§ **Exercise objective**: Return each line of the records below that contains the word "bread".

§ **Dataset records**:
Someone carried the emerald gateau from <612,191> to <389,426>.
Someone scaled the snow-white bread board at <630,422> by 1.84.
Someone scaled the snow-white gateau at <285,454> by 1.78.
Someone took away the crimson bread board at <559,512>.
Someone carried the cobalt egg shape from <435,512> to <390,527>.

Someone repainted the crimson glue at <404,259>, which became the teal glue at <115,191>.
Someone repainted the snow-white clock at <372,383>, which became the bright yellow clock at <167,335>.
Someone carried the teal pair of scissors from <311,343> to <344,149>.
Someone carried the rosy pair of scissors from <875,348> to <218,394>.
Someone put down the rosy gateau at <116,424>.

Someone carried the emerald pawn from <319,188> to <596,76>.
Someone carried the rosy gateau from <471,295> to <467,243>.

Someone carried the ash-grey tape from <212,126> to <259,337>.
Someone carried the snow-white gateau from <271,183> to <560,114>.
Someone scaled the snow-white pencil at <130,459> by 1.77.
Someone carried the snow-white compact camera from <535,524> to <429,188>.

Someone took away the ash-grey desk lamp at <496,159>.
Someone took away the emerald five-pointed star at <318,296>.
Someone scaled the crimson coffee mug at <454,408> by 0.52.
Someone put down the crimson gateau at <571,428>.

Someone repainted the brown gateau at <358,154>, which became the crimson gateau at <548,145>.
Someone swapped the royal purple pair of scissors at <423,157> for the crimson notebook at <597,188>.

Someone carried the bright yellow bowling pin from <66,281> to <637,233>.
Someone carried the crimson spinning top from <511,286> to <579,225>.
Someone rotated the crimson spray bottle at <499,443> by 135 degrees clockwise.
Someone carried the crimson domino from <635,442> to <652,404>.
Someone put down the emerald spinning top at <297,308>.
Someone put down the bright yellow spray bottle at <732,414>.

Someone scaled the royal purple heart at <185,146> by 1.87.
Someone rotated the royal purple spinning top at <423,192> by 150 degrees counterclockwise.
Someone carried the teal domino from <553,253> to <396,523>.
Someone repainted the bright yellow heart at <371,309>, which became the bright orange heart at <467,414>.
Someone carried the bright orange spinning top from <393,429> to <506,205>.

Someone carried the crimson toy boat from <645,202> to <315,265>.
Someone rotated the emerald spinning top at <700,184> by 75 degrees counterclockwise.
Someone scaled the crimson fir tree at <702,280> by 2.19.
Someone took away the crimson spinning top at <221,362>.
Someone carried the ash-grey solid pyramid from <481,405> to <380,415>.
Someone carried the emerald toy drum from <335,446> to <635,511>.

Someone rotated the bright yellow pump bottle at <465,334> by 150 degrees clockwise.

§ **Exercise result**:
Someone scaled the snow-white bread board at <630,422> by 1.84.
Someone took away the crimson bread board at <559,512>.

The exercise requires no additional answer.